Below is a listing; restate from it, character for character, the lines beginning at the line holding "black gift: 11 -> 6" and ending at the line holding "white lamp: 8 -> 7", both included.
Exercise input START
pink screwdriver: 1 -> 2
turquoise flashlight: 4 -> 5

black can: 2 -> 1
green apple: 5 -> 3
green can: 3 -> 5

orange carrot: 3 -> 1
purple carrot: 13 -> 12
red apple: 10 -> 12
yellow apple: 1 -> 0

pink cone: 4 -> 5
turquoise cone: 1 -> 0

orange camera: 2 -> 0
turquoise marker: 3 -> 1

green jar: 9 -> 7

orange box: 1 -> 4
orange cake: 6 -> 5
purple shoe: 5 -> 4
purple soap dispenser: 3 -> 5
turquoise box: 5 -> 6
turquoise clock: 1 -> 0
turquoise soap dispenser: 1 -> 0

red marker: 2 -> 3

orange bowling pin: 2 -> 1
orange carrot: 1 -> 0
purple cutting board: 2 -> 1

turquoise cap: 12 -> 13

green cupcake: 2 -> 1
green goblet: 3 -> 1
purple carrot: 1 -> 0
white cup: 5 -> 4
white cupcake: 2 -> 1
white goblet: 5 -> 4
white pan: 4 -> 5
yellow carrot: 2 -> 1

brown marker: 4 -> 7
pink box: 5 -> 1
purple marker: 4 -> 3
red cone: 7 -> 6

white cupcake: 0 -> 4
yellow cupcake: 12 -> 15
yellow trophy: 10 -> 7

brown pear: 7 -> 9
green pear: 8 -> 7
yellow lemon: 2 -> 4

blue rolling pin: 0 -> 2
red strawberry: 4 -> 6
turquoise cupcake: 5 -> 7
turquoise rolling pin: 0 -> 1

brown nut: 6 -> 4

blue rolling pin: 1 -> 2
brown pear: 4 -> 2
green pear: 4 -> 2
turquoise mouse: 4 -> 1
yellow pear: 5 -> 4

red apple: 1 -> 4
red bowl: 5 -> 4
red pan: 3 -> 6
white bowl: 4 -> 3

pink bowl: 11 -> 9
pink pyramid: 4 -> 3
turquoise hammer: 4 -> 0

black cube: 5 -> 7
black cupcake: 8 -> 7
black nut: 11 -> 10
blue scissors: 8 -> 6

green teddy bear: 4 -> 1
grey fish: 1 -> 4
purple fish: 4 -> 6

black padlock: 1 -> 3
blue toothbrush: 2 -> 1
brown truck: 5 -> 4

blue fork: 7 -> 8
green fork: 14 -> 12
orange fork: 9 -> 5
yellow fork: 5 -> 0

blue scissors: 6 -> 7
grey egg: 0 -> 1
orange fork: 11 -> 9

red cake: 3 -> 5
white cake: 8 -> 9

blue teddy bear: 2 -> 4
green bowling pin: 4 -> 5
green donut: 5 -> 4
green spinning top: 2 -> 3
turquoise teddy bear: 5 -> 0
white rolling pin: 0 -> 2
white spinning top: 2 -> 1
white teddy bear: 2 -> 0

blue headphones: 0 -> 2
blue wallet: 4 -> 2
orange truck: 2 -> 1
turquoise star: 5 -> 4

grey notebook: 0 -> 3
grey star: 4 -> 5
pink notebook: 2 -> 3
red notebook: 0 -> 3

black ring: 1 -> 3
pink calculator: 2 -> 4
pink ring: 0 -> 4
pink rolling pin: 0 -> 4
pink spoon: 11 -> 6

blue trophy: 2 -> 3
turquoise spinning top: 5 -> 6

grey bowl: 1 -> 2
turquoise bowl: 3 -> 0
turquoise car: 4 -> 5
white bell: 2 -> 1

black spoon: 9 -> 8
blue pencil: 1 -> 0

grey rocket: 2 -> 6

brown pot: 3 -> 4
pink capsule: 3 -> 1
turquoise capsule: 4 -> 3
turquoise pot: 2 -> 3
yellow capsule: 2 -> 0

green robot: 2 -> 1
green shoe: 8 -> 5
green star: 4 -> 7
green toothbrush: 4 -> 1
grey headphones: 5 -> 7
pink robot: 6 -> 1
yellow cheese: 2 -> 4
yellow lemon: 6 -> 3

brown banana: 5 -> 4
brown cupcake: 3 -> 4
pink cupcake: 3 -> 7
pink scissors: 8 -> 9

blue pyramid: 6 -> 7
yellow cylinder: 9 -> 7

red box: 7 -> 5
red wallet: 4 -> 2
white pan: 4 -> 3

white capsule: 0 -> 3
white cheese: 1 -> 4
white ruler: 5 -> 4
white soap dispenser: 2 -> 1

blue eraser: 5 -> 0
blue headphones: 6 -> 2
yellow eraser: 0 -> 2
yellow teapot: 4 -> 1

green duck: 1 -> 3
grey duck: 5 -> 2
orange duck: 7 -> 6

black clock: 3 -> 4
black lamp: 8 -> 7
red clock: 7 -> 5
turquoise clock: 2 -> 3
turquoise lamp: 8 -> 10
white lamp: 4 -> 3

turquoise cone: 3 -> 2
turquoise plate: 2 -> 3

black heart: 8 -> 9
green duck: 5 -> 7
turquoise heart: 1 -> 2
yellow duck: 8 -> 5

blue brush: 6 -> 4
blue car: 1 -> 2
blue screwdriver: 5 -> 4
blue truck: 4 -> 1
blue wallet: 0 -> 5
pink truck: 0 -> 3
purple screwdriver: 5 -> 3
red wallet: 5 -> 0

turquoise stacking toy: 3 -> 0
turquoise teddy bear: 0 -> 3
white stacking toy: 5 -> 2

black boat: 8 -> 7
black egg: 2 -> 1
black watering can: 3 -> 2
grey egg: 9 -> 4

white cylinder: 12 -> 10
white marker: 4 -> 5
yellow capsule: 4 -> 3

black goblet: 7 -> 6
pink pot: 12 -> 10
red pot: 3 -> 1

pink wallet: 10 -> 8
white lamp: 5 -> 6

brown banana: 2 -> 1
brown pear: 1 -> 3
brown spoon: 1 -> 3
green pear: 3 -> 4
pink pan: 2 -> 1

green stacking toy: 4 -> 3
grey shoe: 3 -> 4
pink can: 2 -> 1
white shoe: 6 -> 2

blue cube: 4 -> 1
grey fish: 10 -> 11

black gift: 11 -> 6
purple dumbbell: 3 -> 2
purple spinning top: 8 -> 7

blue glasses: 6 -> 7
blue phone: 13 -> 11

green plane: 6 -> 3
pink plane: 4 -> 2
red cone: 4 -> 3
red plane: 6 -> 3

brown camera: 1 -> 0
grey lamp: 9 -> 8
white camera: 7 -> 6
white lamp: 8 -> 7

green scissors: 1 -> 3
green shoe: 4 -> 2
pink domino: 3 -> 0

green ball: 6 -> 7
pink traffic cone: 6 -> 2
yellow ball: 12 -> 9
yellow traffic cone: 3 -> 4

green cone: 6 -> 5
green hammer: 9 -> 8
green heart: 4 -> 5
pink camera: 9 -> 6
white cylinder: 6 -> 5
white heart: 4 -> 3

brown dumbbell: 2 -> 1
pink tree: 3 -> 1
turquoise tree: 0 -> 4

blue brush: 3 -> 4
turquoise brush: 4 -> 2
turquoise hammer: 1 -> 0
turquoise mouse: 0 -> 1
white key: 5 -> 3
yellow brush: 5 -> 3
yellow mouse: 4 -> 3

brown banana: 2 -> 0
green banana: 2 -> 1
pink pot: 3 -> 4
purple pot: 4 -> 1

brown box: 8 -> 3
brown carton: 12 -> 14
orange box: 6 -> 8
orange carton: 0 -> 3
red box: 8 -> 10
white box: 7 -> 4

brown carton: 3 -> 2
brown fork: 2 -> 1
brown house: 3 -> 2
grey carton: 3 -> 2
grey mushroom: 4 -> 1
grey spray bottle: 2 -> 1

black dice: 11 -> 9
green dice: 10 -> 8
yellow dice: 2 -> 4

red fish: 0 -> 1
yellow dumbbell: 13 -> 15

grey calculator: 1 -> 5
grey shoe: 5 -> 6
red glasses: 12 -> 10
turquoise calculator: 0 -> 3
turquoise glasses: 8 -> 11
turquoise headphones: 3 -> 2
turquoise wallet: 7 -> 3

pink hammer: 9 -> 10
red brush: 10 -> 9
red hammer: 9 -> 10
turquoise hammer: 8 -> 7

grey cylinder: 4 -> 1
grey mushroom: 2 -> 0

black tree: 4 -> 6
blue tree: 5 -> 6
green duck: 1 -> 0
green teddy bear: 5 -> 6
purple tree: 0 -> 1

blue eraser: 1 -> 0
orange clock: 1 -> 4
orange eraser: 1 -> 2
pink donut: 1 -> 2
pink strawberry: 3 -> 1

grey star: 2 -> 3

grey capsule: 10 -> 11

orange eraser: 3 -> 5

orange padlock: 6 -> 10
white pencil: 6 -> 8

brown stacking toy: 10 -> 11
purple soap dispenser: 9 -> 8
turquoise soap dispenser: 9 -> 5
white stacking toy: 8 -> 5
Exercise input END
### Answer space
black gift: 11 -> 6
purple dumbbell: 3 -> 2
purple spinning top: 8 -> 7

blue glasses: 6 -> 7
blue phone: 13 -> 11

green plane: 6 -> 3
pink plane: 4 -> 2
red cone: 4 -> 3
red plane: 6 -> 3

brown camera: 1 -> 0
grey lamp: 9 -> 8
white camera: 7 -> 6
white lamp: 8 -> 7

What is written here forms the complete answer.